The input:
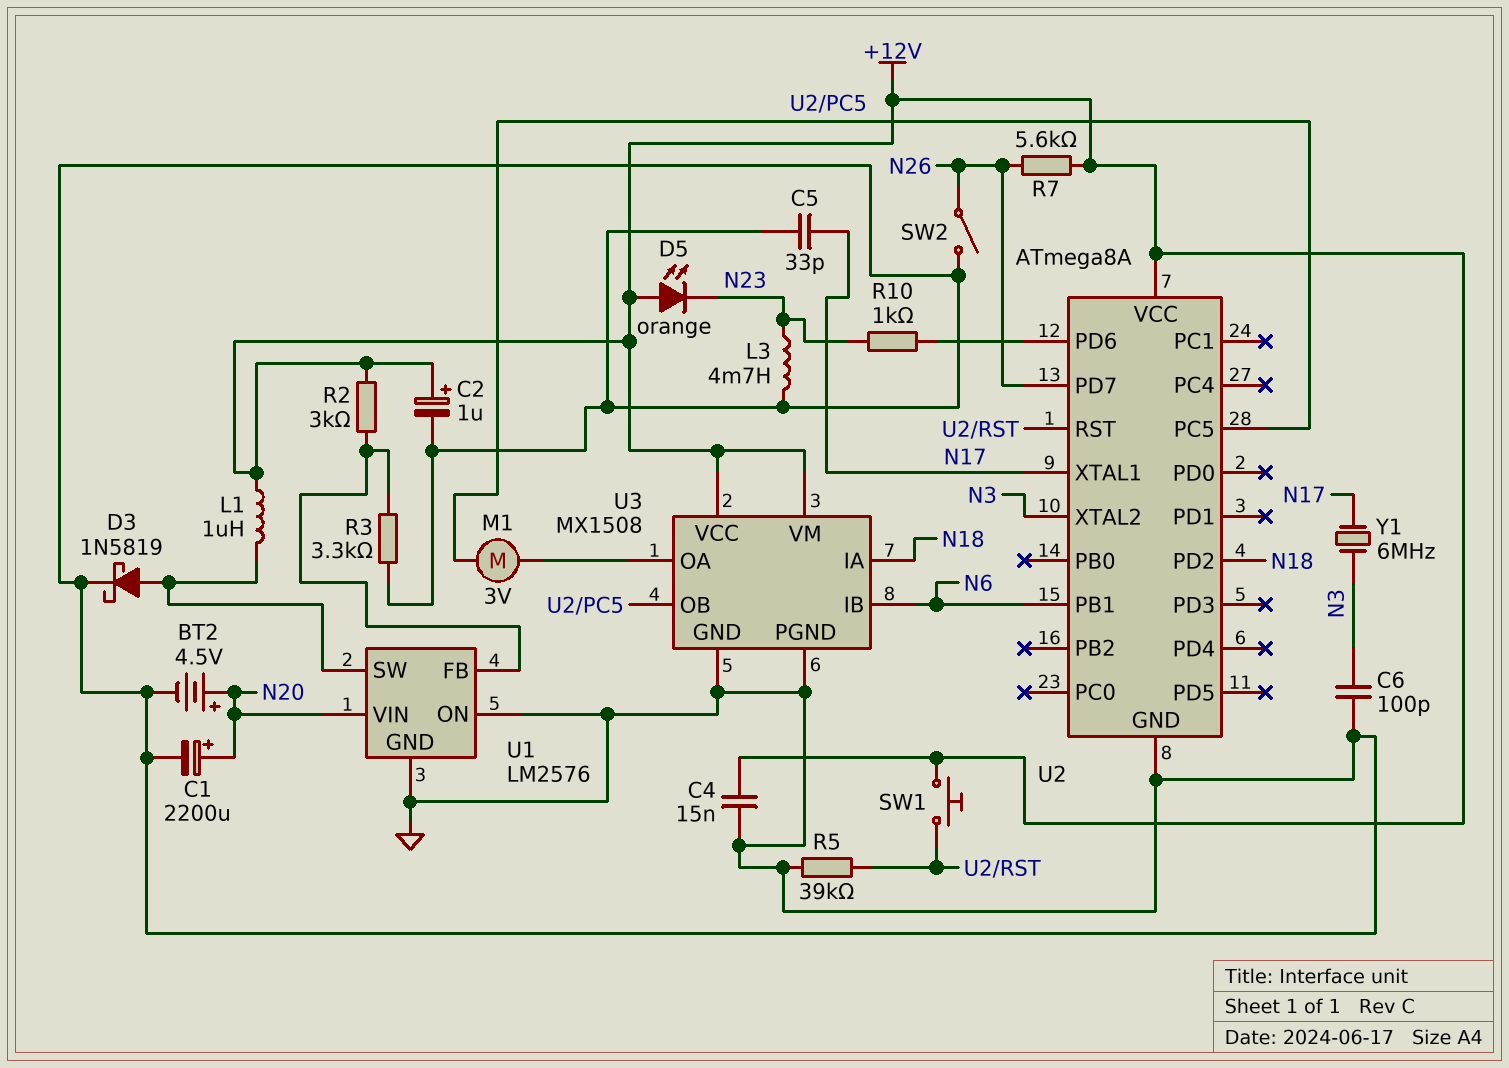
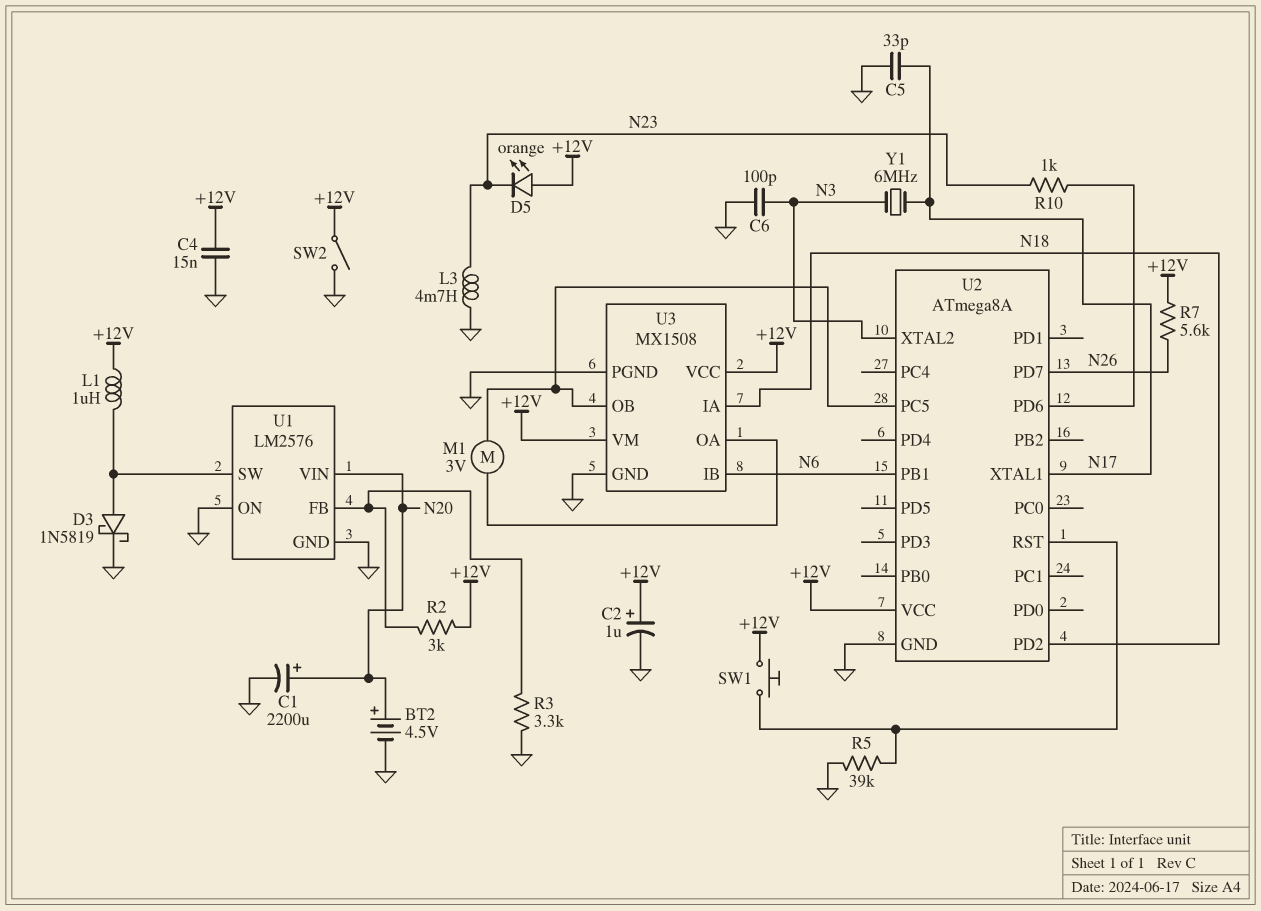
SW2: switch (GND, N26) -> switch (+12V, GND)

==

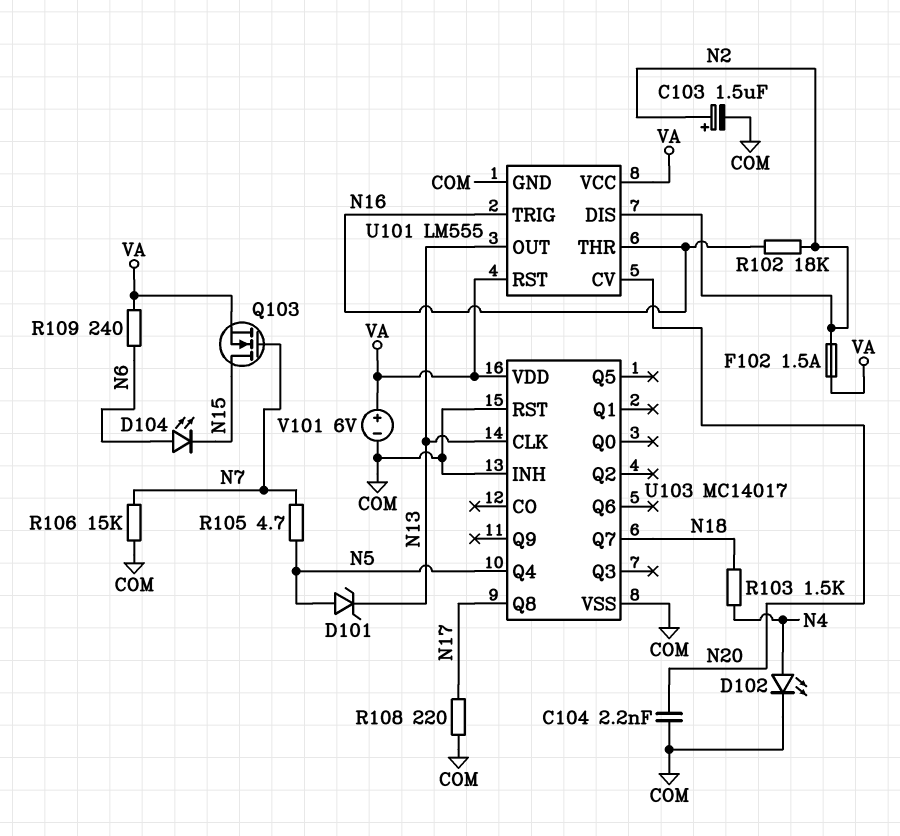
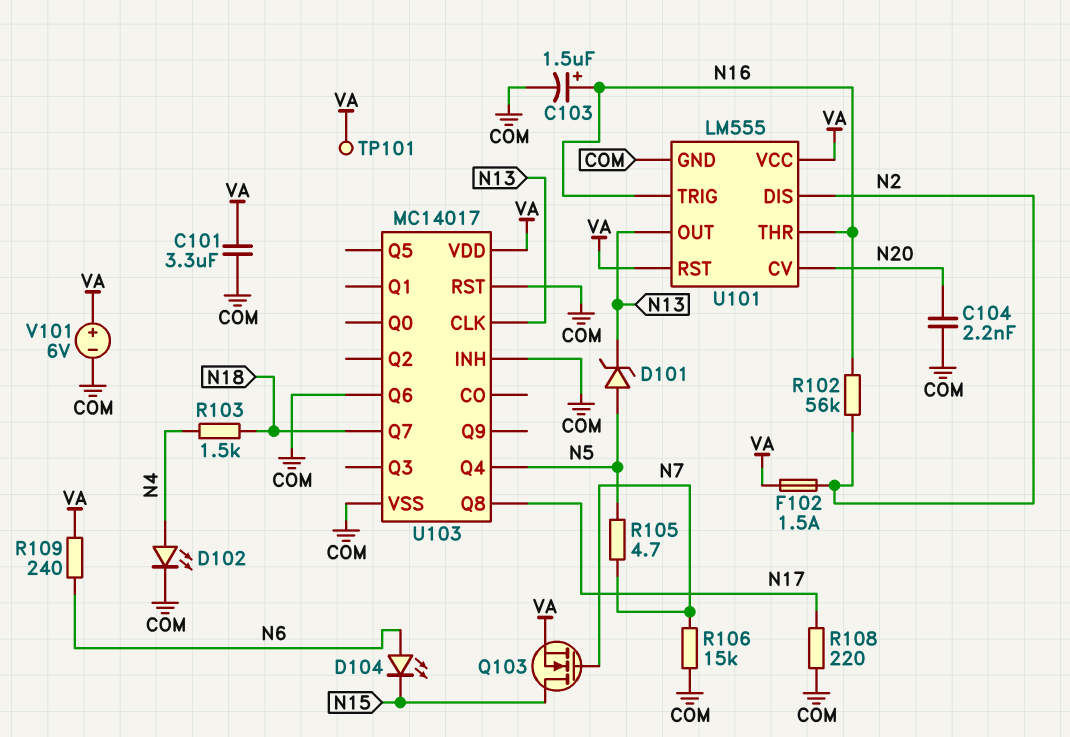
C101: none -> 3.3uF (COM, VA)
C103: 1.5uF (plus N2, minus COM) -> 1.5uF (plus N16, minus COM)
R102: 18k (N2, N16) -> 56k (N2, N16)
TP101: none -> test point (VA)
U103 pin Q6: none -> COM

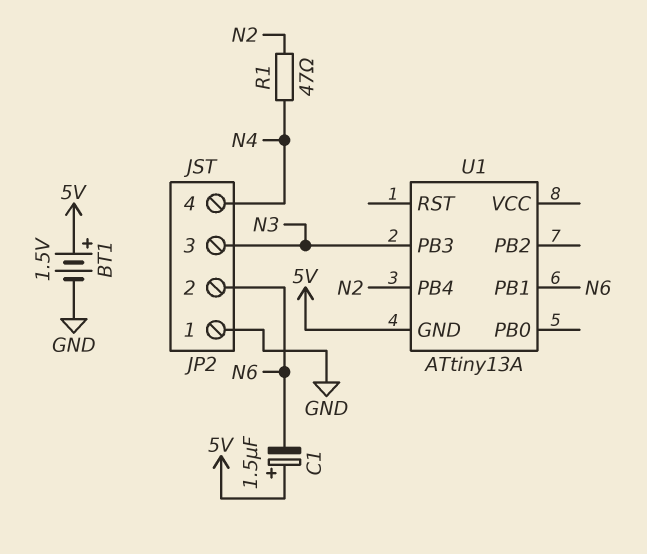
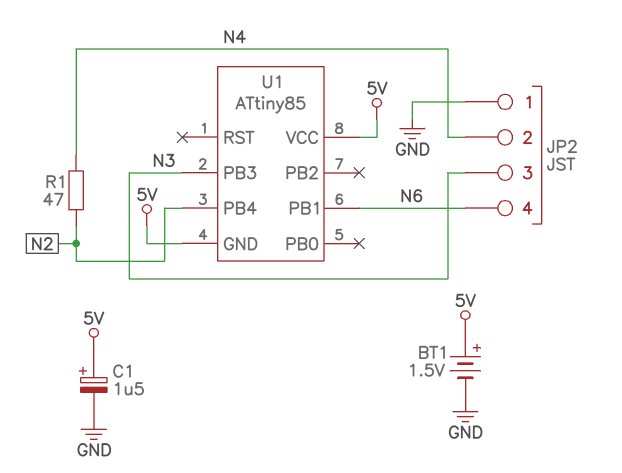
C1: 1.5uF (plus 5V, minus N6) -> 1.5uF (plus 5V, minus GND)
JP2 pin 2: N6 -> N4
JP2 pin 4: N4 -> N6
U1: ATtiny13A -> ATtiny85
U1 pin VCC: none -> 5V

* * *

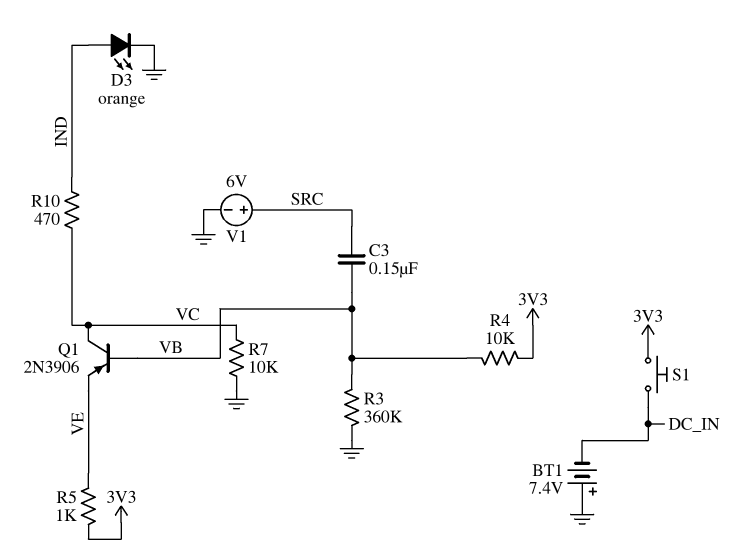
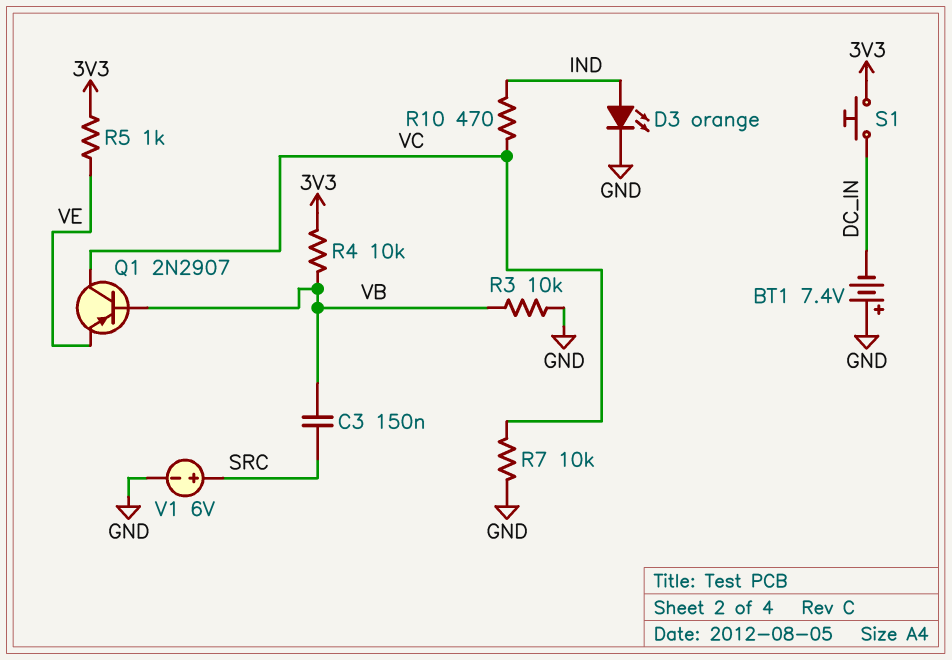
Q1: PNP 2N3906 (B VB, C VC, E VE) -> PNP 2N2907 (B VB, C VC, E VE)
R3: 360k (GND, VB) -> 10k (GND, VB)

Task: Output exactly the lines above, beginning at the one with "C103: 1.5uF (plus" and stopping after the one with "U1 pin VCC: none -> 5V". Pictures are to be omitted.

Result for this exercise:
C103: 1.5uF (plus N2, minus COM) -> 1.5uF (plus N16, minus COM)
R102: 18k (N2, N16) -> 56k (N2, N16)
TP101: none -> test point (VA)
U103 pin Q6: none -> COM

C1: 1.5uF (plus 5V, minus N6) -> 1.5uF (plus 5V, minus GND)
JP2 pin 2: N6 -> N4
JP2 pin 4: N4 -> N6
U1: ATtiny13A -> ATtiny85
U1 pin VCC: none -> 5V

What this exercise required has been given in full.